Start of Block
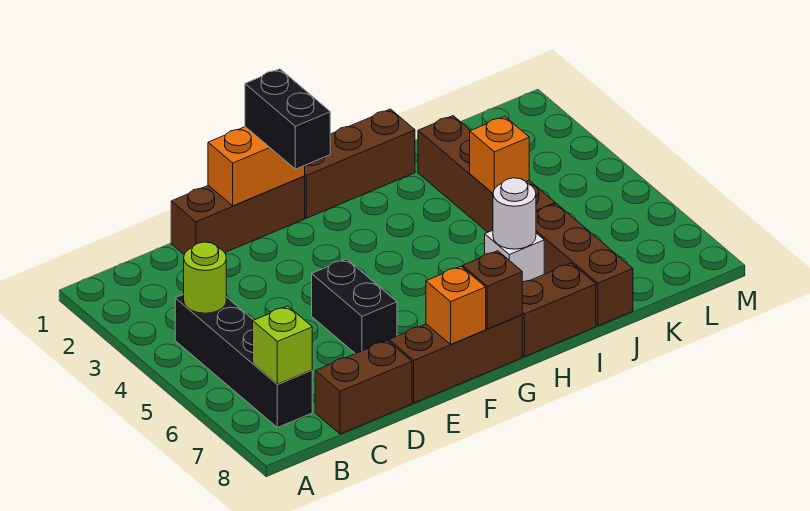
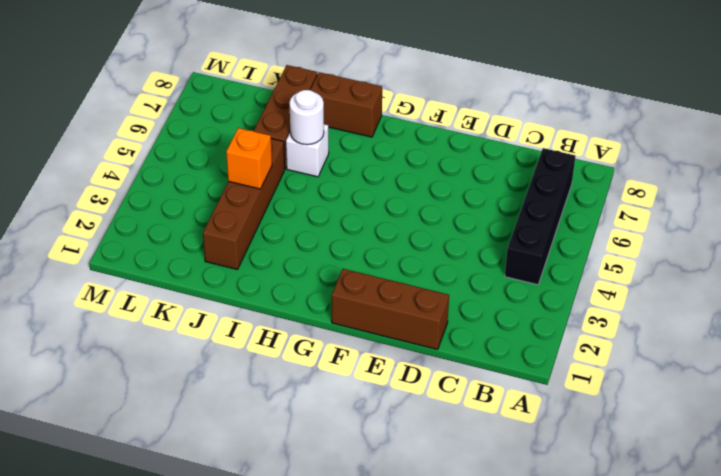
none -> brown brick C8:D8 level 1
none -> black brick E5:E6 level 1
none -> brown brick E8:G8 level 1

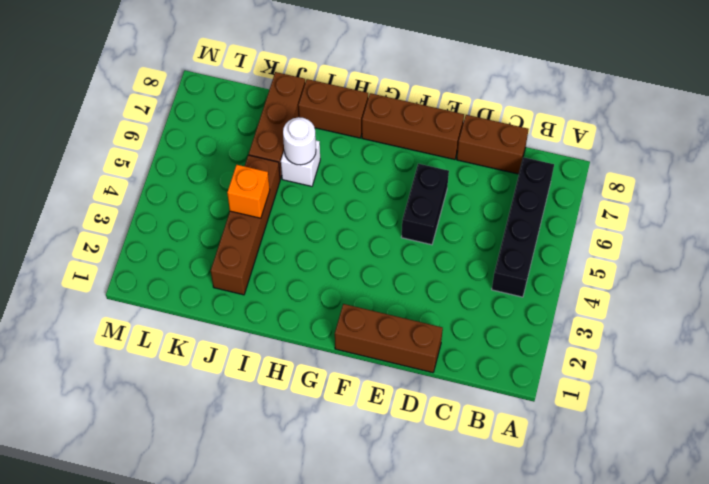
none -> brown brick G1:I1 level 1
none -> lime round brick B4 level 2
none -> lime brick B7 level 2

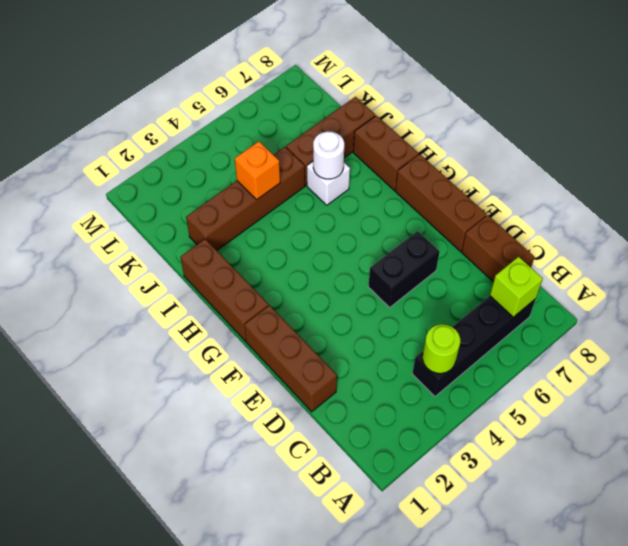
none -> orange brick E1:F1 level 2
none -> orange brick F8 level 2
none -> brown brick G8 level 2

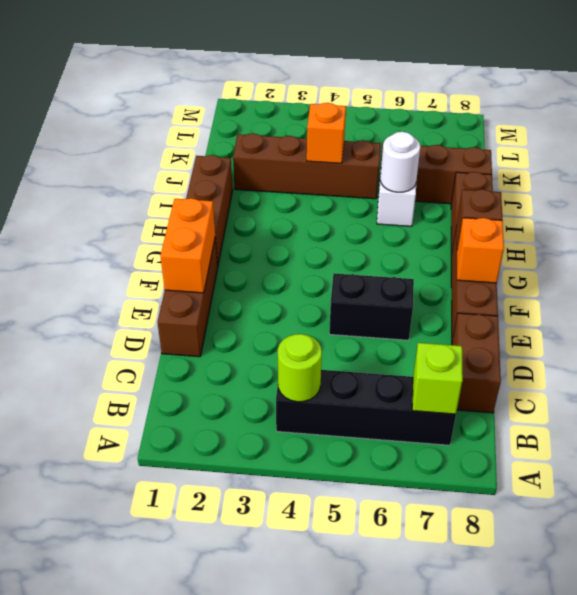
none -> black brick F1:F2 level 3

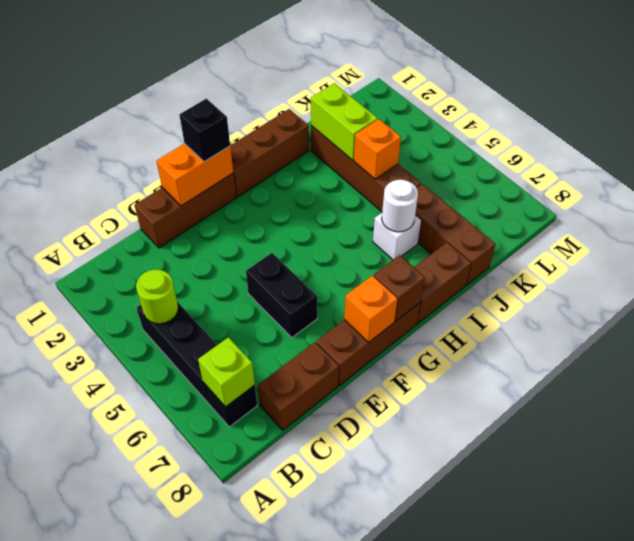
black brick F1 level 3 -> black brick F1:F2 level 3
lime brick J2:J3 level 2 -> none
End of Block
Start of Block
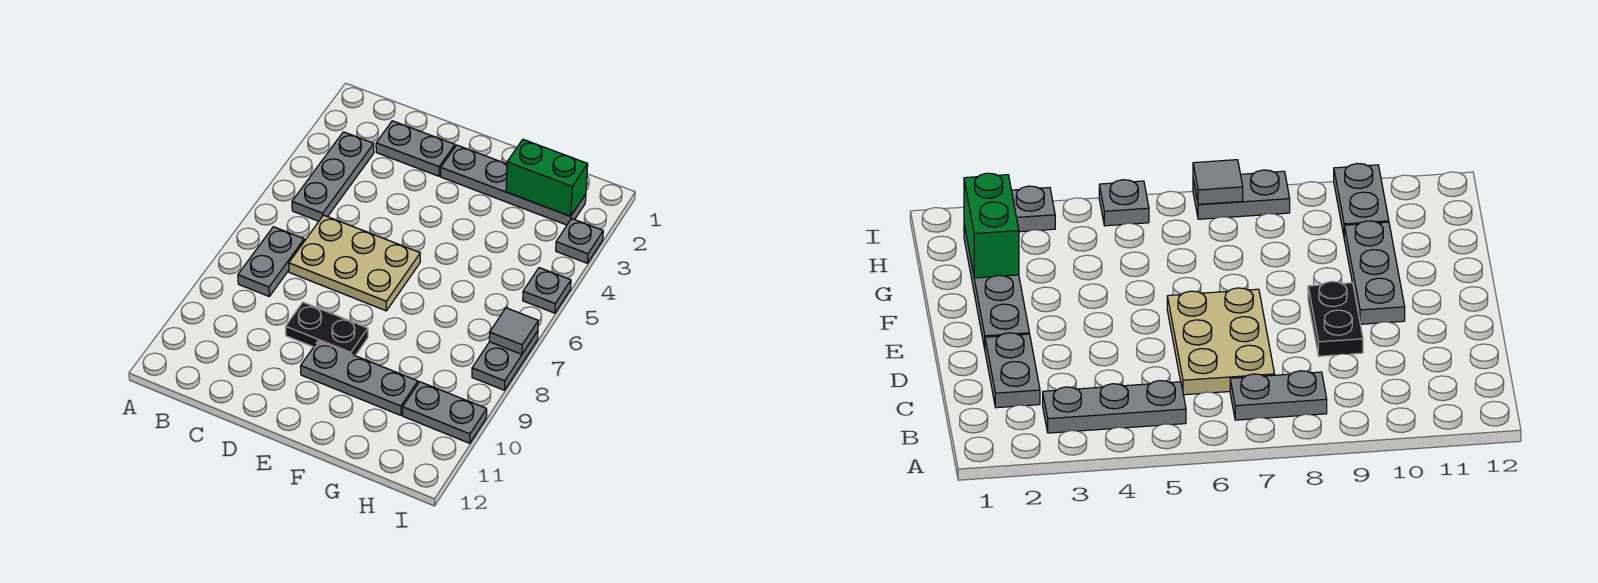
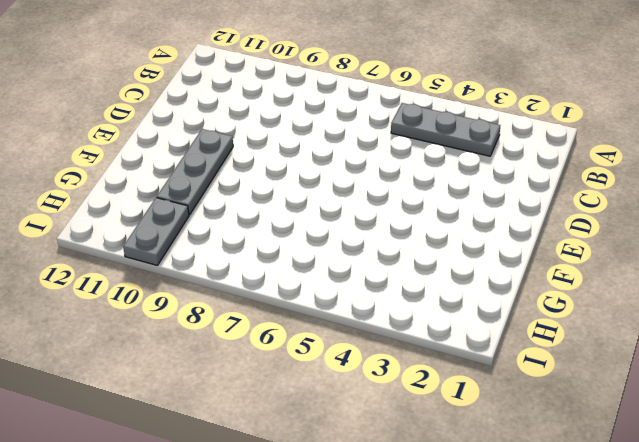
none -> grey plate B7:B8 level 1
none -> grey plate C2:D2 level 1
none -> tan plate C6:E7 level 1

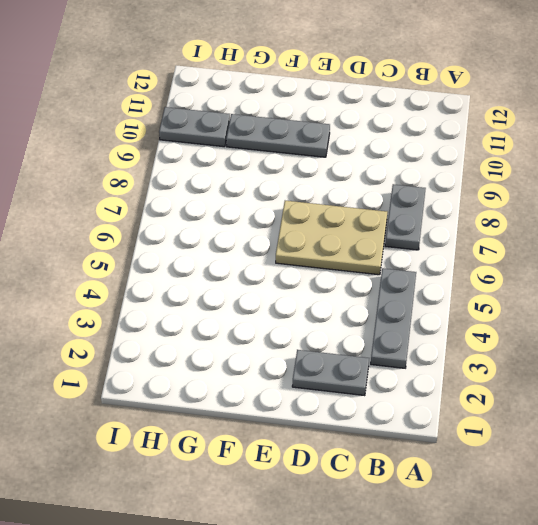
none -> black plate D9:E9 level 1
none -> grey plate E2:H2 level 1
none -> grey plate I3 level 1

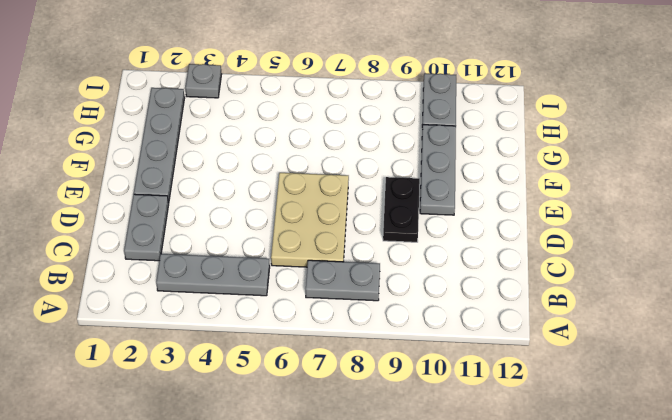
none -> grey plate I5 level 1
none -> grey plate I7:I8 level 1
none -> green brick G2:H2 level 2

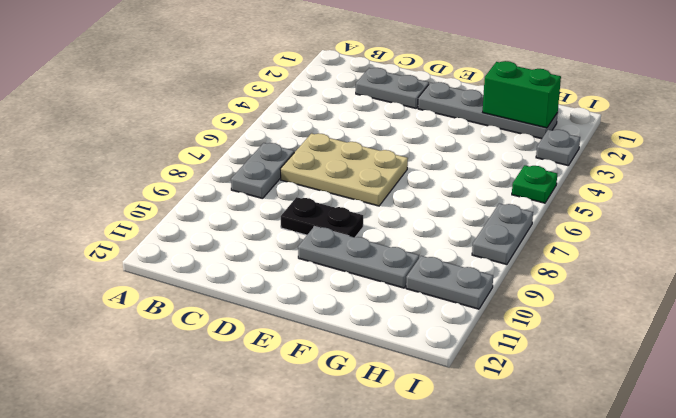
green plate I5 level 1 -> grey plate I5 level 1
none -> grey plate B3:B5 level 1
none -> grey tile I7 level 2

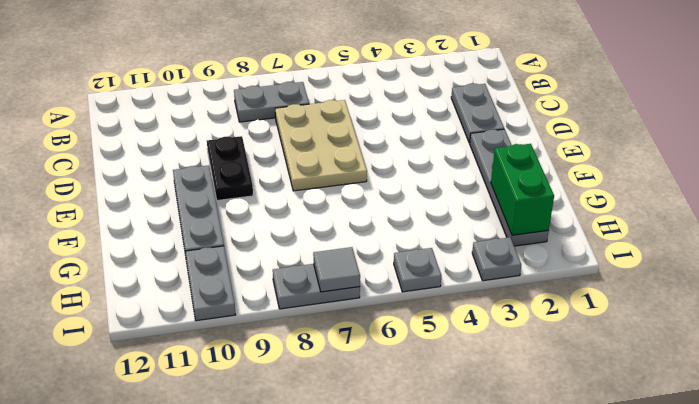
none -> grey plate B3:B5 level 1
End of Block
- [INSTRUCTIONS TO FOLLOW]
Print exactly, with no pictures, the lines above from the one that holds "none -> brown brick C8:D8 level 1" through the one that holds "lime brick J2:J3 level 2 -> none", both of them included.

- [TASK RESPONSE]
none -> brown brick C8:D8 level 1
none -> black brick E5:E6 level 1
none -> brown brick E8:G8 level 1

none -> brown brick G1:I1 level 1
none -> lime round brick B4 level 2
none -> lime brick B7 level 2

none -> orange brick E1:F1 level 2
none -> orange brick F8 level 2
none -> brown brick G8 level 2

none -> black brick F1:F2 level 3

black brick F1 level 3 -> black brick F1:F2 level 3
lime brick J2:J3 level 2 -> none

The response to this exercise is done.